[Extracted items]
=======
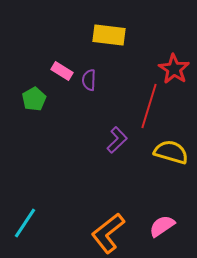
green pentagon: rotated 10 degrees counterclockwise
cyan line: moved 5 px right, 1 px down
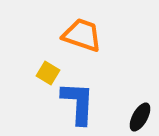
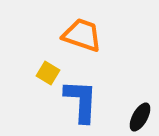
blue L-shape: moved 3 px right, 2 px up
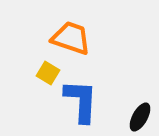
orange trapezoid: moved 11 px left, 3 px down
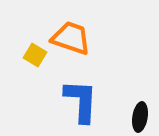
yellow square: moved 13 px left, 18 px up
black ellipse: rotated 20 degrees counterclockwise
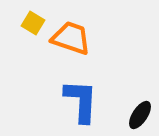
yellow square: moved 2 px left, 32 px up
black ellipse: moved 2 px up; rotated 24 degrees clockwise
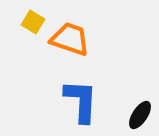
yellow square: moved 1 px up
orange trapezoid: moved 1 px left, 1 px down
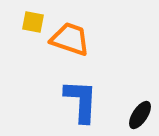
yellow square: rotated 20 degrees counterclockwise
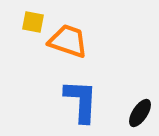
orange trapezoid: moved 2 px left, 2 px down
black ellipse: moved 2 px up
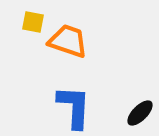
blue L-shape: moved 7 px left, 6 px down
black ellipse: rotated 12 degrees clockwise
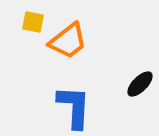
orange trapezoid: rotated 123 degrees clockwise
black ellipse: moved 29 px up
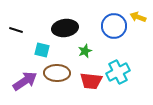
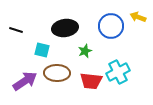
blue circle: moved 3 px left
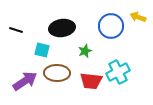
black ellipse: moved 3 px left
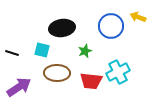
black line: moved 4 px left, 23 px down
purple arrow: moved 6 px left, 6 px down
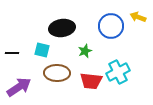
black line: rotated 16 degrees counterclockwise
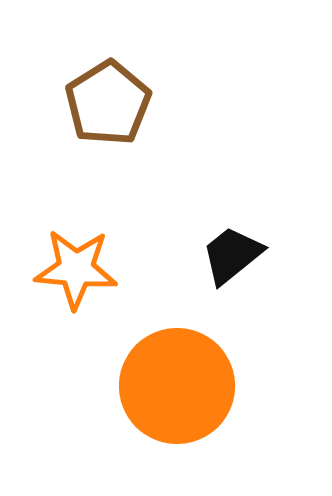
=======
EXERCISE
Convert every one of the items above into a JSON list of strings, with one string for each line and blank lines skipped. Leave out the picture lines.

REPLY TO THE EXERCISE
[
  "green pentagon: rotated 10 degrees counterclockwise",
  "cyan line: moved 5 px right, 1 px down",
  "blue L-shape: moved 3 px right, 2 px up",
  "orange trapezoid: moved 11 px left, 3 px down",
  "yellow square: moved 13 px left, 18 px up",
  "black ellipse: rotated 20 degrees counterclockwise",
  "yellow square: moved 2 px left, 32 px up",
  "black ellipse: moved 2 px up; rotated 24 degrees clockwise",
  "yellow square: moved 1 px up",
  "orange trapezoid: moved 1 px left, 1 px down",
  "yellow square: rotated 20 degrees counterclockwise",
  "orange trapezoid: moved 2 px left, 2 px down",
  "black ellipse: moved 2 px up",
  "blue L-shape: moved 7 px left, 6 px down",
  "black ellipse: rotated 12 degrees clockwise",
  "orange trapezoid: rotated 123 degrees clockwise",
  "black ellipse: moved 29 px up",
  "blue circle: moved 3 px left",
  "black ellipse: moved 3 px left",
  "black line: moved 4 px left, 23 px down",
  "purple arrow: moved 6 px left, 6 px down",
  "black line: rotated 16 degrees counterclockwise"
]